■ **Provided entries**

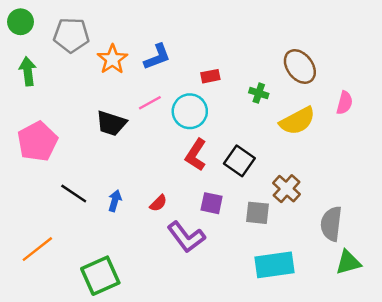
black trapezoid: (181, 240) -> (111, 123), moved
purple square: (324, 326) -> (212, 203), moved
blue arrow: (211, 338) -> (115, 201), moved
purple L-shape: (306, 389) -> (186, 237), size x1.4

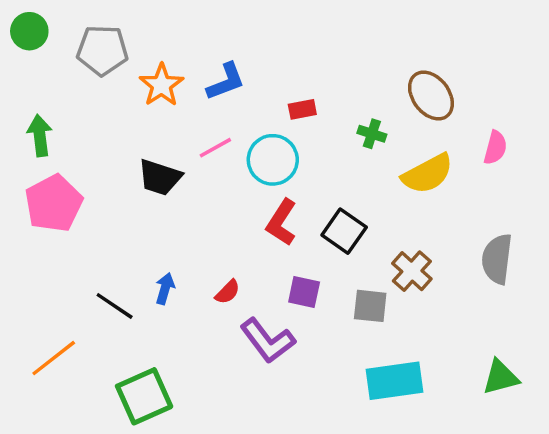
green arrow: (28, 71) -> (40, 136), moved
black line: (74, 193) -> (115, 306), moved
gray semicircle: (331, 224) -> (497, 259), moved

■ **Task brief**
Each line from the one containing "green arrow: (28, 71) -> (40, 136), moved" through the last line of the material must be restated word for word, with no other text.

■ **Completed task**
green arrow: (28, 71) -> (40, 136), moved
black line: (74, 193) -> (115, 306), moved
gray semicircle: (331, 224) -> (497, 259), moved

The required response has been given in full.